Exercise aim
Return all the entries exactly, keeping pictures out.

Object correspondence data
□ □ □ □

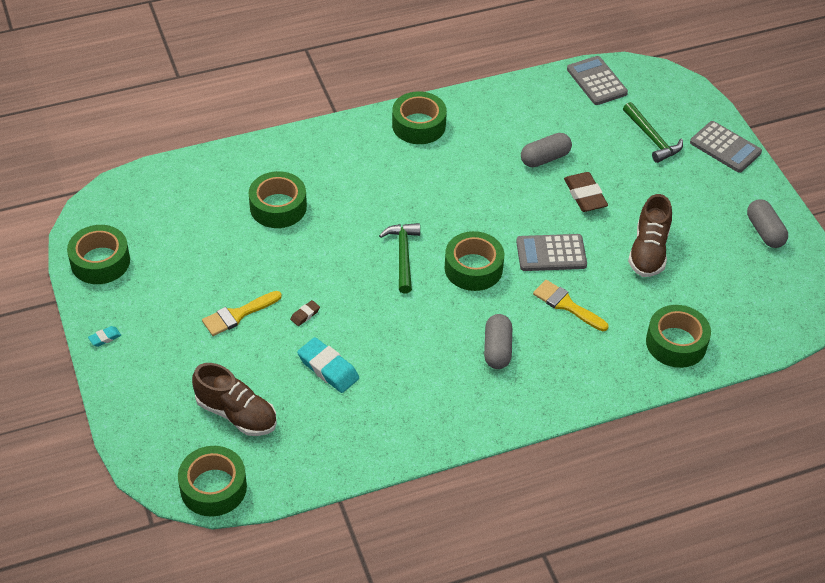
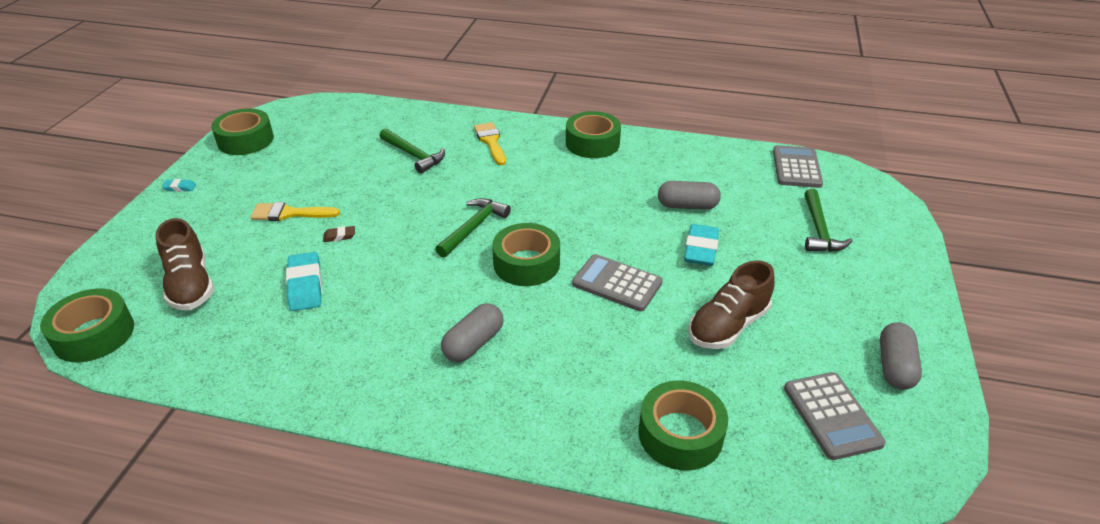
camera: 35 degrees right, 10 degrees down
(278, 207) = (413, 155): green tape -> green hammer
(566, 305) = (587, 336): yellow brush -> yellow brush (491, 142)
(585, 195) = (700, 249): brown eraser -> turquoise eraser
(725, 147) = (902, 267): grey calculator -> grey calculator (832, 415)

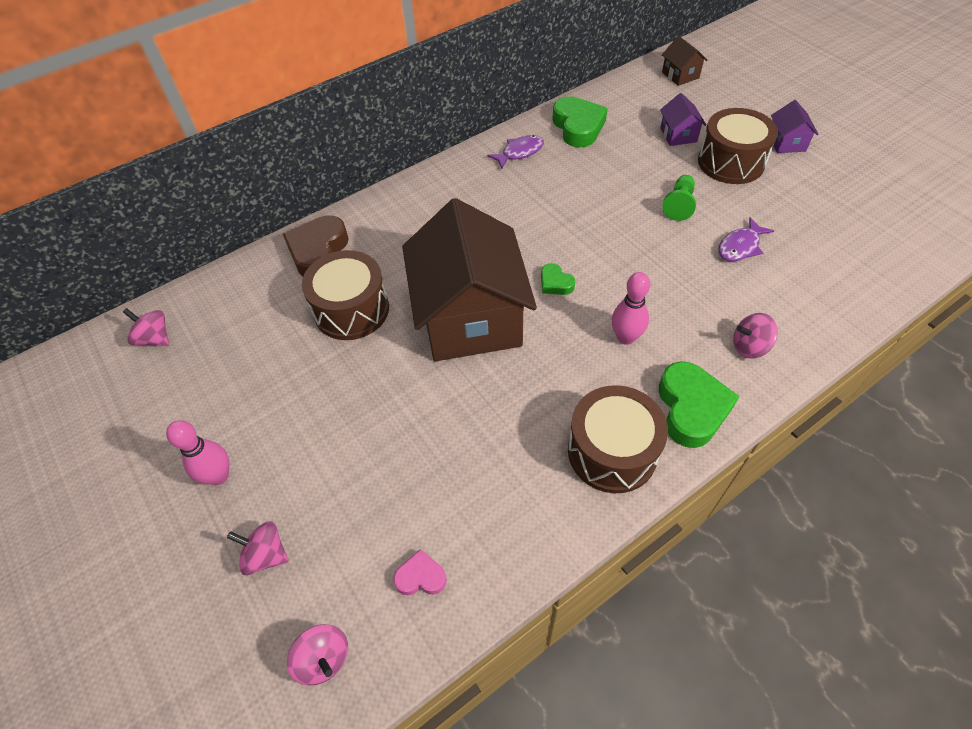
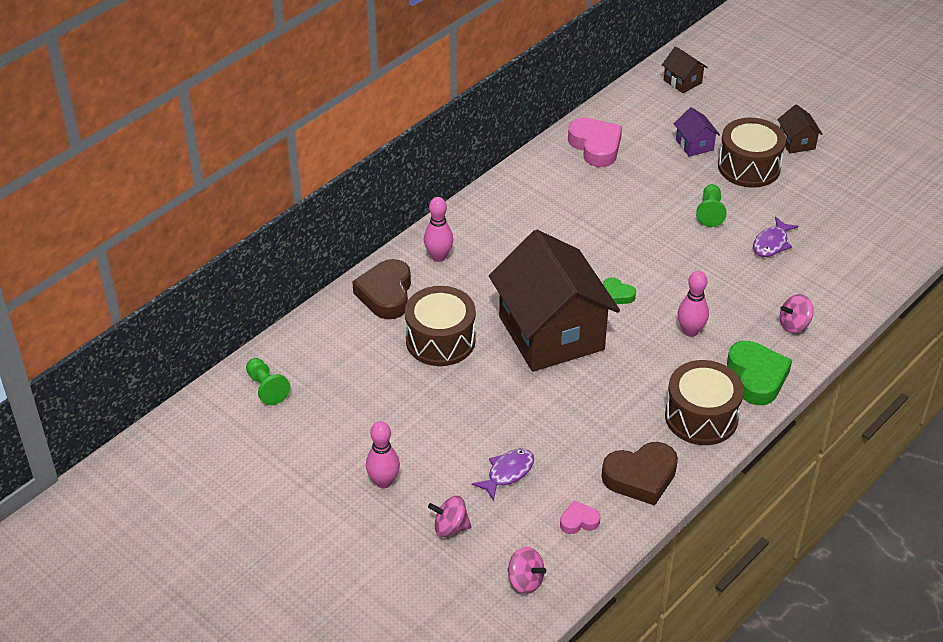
camera: 15 degrees left, 10 degrees down
(155, 338) = (266, 388): pink spinning top -> green pawn
(386, 219) = (438, 257): none -> pink bowling pin
(516, 525) = (640, 477): none -> brown heart
(519, 152) = (546, 178): purple fish -> purple fish (507, 473)
(578, 127) = (595, 146): green heart -> pink heart
(786, 142) = (796, 142): purple house -> brown house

□ □ □ □

Written solution
camera: 35 degrees right, 10 degrees down
(278, 207) = (413, 155): green tape -> green hammer
(566, 305) = (587, 336): yellow brush -> yellow brush (491, 142)
(585, 195) = (700, 249): brown eraser -> turquoise eraser
(725, 147) = (902, 267): grey calculator -> grey calculator (832, 415)

camera: 15 degrees left, 10 degrees down
(155, 338) = (266, 388): pink spinning top -> green pawn
(386, 219) = (438, 257): none -> pink bowling pin
(516, 525) = (640, 477): none -> brown heart
(519, 152) = (546, 178): purple fish -> purple fish (507, 473)
(578, 127) = (595, 146): green heart -> pink heart
(786, 142) = (796, 142): purple house -> brown house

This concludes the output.